The input =>
□ □ □ □
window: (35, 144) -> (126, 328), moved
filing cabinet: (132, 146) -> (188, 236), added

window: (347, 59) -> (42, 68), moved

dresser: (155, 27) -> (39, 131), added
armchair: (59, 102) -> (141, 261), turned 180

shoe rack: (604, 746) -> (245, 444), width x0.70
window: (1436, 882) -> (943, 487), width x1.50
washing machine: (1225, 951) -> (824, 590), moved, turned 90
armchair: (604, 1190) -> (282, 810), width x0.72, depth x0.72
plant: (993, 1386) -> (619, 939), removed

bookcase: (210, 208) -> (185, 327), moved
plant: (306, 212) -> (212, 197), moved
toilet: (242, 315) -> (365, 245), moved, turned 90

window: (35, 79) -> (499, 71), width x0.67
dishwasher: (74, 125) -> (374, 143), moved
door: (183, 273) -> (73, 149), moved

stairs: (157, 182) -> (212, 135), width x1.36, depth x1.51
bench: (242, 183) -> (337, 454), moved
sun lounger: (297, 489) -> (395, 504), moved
□ □ □ □
Task statement =>
For the string "width", show each line of the listing where it appears.

Problem solution =>
shoe rack: (604, 746) -> (245, 444), width x0.70
window: (1436, 882) -> (943, 487), width x1.50
armchair: (604, 1190) -> (282, 810), width x0.72, depth x0.72
window: (35, 79) -> (499, 71), width x0.67
stairs: (157, 182) -> (212, 135), width x1.36, depth x1.51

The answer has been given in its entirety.